= EXERCISE DATA =
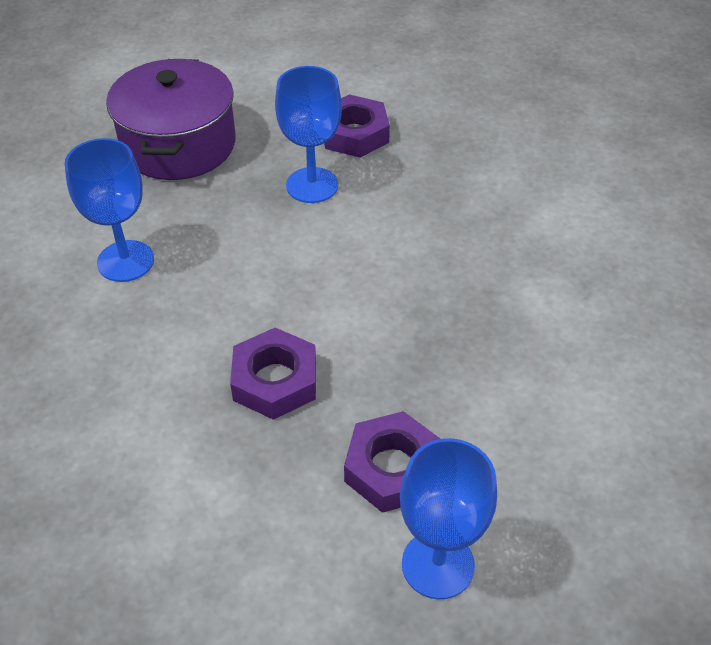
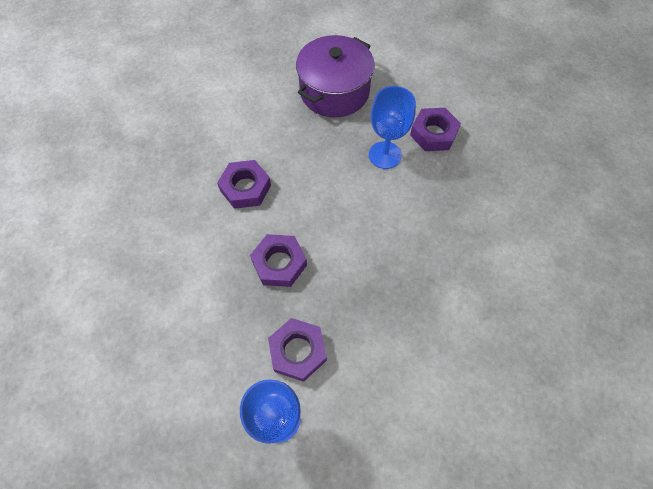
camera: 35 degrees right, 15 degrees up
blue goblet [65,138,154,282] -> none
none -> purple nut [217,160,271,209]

==

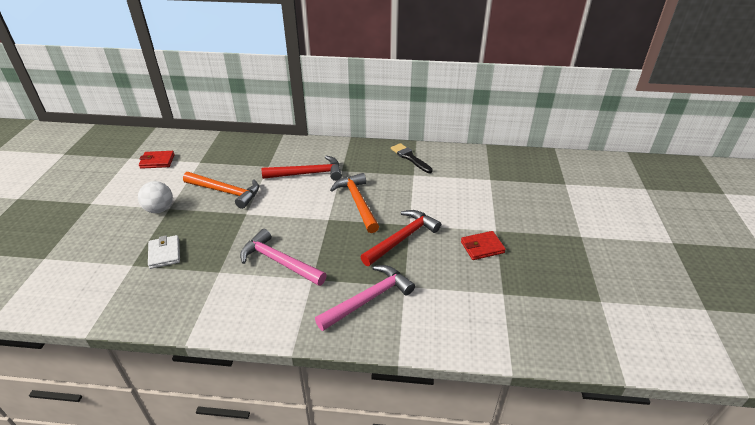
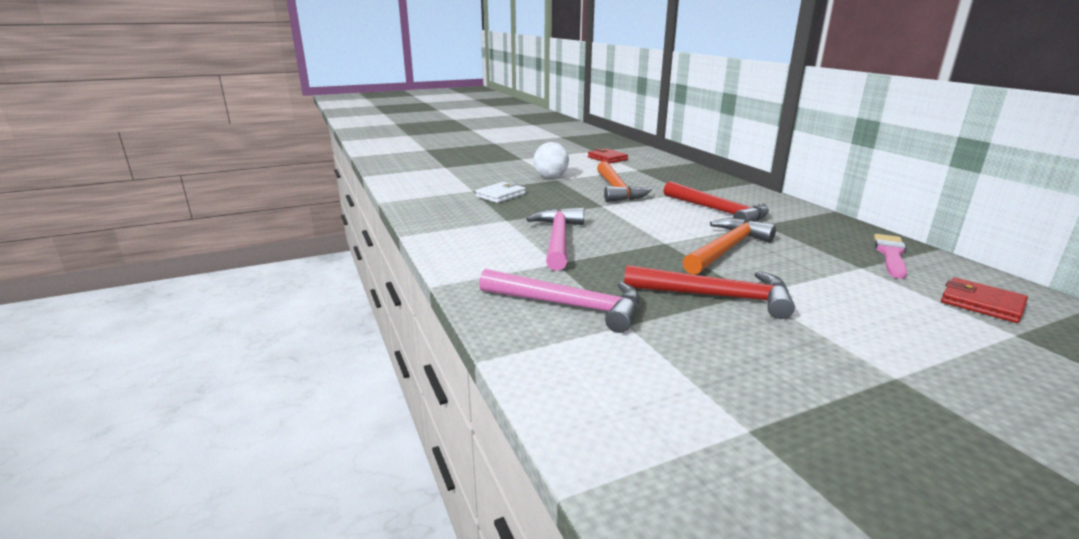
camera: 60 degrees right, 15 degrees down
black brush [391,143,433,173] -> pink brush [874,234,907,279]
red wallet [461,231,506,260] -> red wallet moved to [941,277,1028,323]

--

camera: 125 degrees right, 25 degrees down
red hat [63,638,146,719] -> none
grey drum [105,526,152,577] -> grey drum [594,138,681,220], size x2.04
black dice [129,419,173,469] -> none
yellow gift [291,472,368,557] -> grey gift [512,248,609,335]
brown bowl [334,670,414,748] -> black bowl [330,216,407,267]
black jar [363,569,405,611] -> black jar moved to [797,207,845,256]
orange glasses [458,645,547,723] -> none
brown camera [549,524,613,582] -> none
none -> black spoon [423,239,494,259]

= YOUR INSTRUCTIONS =
Among the records above, repeat exactly the line with "orange glasses [458,645,547,723] -> none", the line with "none -> black spoon [423,239,494,259]", and every line in between, and only those.

= RESULT OF THE TASK =
orange glasses [458,645,547,723] -> none
brown camera [549,524,613,582] -> none
none -> black spoon [423,239,494,259]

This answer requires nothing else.